THE DATA:
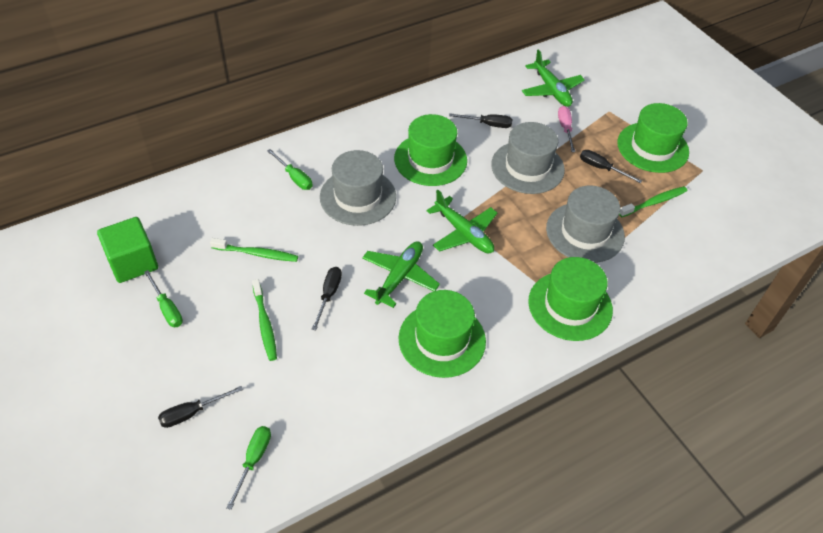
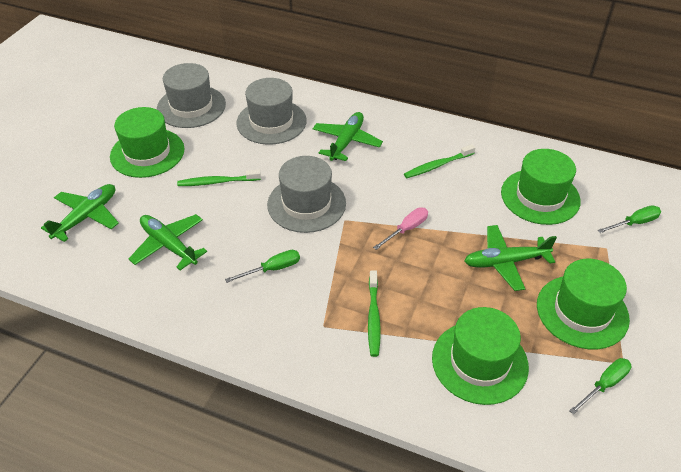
black screwdriver: 4 -> 0
green cube: 1 -> 0
green plane: 3 -> 4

TASK TO COMPLETE: Retype the entire listing exactly as it appears, dropping only the pictures.

ANSWER AREA:
black screwdriver: 4 -> 0
green cube: 1 -> 0
green plane: 3 -> 4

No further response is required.